EXERCISE BRIEF => Give the number of lines in the data that hold the word "trapezoid", and nothing else.

─── SOURCE MATERIAL

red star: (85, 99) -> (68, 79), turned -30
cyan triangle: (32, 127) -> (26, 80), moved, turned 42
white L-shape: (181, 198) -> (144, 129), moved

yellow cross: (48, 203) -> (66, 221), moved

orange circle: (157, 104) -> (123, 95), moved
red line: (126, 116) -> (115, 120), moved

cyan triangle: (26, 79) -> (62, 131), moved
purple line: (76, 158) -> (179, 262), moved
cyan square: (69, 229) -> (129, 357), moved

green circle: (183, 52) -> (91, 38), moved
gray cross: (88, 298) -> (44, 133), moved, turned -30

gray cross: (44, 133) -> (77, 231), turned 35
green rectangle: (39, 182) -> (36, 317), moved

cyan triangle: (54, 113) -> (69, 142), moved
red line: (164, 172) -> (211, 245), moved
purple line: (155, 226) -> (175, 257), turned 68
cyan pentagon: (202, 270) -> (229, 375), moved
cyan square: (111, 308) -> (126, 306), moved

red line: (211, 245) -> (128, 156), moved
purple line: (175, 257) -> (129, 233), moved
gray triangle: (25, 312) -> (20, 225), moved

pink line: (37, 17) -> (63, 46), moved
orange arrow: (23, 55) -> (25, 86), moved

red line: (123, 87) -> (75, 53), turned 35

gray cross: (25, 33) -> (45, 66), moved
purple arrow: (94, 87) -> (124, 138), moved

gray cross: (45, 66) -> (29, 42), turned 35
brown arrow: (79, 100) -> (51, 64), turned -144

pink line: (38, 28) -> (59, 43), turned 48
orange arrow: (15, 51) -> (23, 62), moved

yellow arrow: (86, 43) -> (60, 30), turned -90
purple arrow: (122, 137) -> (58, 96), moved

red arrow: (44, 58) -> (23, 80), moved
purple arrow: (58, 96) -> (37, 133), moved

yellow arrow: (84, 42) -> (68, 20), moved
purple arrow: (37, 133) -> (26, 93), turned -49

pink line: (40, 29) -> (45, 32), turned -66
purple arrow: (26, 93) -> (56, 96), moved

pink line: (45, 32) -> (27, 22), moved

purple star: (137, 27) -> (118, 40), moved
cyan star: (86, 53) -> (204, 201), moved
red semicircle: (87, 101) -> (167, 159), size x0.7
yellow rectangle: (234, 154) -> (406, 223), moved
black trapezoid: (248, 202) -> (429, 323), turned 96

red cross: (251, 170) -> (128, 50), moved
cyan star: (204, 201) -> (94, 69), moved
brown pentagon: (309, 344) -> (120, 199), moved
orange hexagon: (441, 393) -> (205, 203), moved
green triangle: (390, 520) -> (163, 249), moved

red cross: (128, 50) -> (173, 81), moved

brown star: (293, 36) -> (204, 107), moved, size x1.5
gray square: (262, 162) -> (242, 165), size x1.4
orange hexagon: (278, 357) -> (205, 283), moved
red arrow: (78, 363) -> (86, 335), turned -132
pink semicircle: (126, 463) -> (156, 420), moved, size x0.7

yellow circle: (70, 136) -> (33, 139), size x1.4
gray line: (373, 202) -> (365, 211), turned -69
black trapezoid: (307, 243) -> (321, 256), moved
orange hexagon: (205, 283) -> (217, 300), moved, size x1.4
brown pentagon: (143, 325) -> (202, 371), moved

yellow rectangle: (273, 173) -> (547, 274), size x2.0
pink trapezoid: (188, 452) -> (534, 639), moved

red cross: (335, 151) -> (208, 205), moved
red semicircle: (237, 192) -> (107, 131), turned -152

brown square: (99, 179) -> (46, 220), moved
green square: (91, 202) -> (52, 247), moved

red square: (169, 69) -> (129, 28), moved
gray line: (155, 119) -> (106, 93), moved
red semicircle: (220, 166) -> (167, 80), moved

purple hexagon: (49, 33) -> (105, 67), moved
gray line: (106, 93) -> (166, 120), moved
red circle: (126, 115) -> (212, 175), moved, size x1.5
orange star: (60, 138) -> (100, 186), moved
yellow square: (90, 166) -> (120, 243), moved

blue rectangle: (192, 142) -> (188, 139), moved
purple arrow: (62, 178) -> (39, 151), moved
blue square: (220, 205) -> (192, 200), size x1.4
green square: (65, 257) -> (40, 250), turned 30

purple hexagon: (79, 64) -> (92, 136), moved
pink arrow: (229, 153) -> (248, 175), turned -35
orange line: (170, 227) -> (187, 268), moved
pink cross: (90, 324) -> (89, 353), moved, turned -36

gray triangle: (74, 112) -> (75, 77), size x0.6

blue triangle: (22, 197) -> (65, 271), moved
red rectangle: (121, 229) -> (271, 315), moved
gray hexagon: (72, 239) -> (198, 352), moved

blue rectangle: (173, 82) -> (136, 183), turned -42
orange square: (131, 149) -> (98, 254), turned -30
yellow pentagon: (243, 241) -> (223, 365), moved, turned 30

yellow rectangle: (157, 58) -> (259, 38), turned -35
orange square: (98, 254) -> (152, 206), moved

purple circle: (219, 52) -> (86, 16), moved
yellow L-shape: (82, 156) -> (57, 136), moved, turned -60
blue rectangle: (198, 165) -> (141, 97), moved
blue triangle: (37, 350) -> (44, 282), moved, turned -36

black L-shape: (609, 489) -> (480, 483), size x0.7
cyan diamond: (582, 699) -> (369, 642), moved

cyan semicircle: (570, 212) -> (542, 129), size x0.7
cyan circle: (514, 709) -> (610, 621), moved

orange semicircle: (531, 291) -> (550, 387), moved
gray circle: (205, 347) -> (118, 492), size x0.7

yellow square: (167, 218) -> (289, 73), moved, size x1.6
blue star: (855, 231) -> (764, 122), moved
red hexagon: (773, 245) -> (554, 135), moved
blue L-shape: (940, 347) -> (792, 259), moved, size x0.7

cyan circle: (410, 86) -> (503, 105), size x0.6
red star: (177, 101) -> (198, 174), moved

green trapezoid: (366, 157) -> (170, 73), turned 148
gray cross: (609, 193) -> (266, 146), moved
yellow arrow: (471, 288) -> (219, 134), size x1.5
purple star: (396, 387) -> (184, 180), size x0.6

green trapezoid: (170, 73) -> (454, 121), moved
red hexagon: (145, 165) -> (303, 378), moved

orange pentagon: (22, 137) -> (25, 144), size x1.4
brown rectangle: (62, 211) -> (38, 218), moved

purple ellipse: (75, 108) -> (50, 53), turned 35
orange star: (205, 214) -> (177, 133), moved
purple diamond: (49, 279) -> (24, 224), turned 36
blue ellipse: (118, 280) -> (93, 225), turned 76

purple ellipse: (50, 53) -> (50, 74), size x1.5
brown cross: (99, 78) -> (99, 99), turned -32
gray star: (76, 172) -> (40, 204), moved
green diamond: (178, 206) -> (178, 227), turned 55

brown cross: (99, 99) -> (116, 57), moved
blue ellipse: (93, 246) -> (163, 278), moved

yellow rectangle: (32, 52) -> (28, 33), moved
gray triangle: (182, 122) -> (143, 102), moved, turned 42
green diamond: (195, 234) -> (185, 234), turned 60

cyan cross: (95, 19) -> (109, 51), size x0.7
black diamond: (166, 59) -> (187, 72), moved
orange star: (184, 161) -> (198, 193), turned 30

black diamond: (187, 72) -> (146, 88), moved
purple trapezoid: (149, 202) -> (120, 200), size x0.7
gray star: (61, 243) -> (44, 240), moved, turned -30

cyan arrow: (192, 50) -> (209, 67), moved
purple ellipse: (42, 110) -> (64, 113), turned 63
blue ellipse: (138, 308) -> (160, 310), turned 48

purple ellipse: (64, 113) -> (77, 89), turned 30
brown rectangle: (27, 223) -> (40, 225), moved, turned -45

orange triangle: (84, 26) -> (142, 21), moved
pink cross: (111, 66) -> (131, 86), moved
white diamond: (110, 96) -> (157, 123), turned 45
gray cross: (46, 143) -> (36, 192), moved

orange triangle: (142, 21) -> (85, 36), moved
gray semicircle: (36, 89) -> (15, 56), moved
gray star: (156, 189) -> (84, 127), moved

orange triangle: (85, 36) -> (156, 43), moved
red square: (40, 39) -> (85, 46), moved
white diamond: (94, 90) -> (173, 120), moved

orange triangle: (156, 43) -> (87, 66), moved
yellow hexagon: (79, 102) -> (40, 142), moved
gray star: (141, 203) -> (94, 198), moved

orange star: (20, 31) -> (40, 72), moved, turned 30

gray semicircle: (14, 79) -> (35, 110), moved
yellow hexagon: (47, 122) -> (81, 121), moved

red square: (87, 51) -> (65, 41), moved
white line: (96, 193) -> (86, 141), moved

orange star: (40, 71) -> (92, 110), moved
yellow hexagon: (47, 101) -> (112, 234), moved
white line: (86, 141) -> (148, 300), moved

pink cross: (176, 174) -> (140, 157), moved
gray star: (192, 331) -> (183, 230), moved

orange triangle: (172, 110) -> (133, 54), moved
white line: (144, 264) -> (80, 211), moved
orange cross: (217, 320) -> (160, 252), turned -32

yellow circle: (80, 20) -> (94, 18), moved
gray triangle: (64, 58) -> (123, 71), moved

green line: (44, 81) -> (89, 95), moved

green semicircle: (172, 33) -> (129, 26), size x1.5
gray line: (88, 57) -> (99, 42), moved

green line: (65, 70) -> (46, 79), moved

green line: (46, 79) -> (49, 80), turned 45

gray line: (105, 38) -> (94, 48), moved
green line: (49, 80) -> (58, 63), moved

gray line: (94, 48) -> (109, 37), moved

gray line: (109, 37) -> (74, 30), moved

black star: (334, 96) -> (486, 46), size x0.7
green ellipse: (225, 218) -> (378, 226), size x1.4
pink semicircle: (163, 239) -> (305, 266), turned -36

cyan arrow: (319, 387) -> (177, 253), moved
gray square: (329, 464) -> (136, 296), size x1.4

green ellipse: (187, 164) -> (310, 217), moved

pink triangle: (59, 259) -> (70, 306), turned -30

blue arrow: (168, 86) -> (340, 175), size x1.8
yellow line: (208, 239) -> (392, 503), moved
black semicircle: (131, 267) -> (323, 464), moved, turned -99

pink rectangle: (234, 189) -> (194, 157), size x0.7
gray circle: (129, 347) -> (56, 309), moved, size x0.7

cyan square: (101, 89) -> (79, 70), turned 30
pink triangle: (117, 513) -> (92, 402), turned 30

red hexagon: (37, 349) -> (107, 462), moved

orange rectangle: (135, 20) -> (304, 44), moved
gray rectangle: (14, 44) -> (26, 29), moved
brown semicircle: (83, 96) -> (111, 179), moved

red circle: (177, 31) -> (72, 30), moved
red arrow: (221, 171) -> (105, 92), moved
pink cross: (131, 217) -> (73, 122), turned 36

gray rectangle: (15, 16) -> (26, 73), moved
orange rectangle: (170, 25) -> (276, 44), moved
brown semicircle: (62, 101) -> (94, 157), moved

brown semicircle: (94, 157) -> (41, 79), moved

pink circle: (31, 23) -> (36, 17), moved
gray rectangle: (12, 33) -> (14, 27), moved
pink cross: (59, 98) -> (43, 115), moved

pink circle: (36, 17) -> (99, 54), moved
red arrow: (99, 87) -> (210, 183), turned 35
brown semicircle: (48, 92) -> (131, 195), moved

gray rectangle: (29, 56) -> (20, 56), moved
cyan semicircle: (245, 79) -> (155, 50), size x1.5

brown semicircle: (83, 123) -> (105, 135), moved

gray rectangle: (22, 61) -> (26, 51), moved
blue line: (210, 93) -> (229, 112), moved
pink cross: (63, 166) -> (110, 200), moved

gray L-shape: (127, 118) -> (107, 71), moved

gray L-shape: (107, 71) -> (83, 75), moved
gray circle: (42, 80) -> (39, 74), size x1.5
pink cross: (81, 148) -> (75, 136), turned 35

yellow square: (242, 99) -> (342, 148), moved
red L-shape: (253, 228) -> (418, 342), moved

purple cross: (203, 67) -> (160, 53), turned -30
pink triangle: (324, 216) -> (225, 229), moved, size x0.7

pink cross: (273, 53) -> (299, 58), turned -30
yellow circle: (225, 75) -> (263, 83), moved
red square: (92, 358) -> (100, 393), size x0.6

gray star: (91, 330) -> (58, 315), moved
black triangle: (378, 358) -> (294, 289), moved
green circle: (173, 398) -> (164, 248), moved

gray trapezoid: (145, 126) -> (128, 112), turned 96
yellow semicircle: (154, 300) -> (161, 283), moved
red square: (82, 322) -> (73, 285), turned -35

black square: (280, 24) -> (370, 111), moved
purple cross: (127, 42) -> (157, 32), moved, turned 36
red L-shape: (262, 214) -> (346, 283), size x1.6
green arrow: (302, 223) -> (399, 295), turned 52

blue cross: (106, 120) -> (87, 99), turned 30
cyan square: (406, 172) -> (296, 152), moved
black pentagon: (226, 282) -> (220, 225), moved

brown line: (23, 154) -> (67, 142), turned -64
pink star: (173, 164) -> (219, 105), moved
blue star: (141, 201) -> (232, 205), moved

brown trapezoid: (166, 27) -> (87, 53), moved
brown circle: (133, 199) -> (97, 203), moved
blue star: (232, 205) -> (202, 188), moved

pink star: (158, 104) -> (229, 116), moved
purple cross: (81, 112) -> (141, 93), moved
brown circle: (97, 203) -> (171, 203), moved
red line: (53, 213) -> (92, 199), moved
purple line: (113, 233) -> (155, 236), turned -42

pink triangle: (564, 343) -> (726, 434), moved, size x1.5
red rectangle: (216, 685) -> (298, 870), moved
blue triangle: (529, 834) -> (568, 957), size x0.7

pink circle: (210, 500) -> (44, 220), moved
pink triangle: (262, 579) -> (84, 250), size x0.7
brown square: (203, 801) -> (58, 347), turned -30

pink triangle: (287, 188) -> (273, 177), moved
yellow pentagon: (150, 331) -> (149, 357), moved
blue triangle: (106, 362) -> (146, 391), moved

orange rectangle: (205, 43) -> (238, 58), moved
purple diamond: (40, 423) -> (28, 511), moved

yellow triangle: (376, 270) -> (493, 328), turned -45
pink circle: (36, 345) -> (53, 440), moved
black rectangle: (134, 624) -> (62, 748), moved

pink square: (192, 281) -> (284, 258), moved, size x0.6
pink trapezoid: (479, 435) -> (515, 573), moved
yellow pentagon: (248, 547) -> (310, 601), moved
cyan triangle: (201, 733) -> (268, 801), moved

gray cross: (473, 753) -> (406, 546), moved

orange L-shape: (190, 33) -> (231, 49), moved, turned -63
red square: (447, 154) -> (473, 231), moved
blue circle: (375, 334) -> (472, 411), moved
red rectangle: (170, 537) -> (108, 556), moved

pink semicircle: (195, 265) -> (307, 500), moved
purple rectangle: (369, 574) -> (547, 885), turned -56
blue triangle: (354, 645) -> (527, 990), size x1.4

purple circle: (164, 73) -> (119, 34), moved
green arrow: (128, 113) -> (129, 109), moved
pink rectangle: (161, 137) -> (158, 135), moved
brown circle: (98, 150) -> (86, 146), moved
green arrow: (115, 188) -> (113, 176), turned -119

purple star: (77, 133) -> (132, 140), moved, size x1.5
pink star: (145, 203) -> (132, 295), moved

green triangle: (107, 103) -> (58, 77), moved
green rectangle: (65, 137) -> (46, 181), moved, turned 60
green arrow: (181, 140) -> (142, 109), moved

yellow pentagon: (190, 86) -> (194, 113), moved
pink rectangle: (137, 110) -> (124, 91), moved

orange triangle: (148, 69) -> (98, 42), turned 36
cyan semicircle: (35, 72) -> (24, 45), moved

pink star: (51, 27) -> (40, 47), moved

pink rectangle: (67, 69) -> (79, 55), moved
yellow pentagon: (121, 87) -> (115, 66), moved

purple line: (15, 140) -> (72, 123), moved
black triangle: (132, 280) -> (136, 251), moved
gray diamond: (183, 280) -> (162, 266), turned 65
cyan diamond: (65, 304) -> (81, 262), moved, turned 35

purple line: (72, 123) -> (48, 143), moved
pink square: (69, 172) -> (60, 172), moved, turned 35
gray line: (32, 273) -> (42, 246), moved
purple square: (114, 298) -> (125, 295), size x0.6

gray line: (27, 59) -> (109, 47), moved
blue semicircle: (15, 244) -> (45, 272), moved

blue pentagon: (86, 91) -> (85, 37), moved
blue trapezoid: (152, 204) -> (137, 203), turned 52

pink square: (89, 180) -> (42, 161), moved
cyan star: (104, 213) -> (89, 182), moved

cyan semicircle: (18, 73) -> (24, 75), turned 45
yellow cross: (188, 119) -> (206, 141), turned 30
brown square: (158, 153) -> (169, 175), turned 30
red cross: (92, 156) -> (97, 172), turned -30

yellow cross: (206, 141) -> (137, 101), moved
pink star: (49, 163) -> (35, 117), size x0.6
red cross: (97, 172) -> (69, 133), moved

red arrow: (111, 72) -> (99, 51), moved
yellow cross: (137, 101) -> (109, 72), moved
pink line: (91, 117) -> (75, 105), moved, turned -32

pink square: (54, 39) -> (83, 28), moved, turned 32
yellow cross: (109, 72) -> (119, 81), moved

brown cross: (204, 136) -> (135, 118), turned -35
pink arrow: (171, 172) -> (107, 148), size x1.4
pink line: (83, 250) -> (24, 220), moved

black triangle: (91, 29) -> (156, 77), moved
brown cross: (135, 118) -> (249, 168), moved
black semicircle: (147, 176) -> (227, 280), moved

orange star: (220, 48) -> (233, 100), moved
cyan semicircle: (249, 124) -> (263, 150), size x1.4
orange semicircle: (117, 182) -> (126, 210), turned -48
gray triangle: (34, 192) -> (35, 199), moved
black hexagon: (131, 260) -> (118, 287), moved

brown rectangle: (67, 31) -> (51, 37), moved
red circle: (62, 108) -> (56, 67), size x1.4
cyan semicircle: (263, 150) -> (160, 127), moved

──────

REPLY TO THE TASK => 10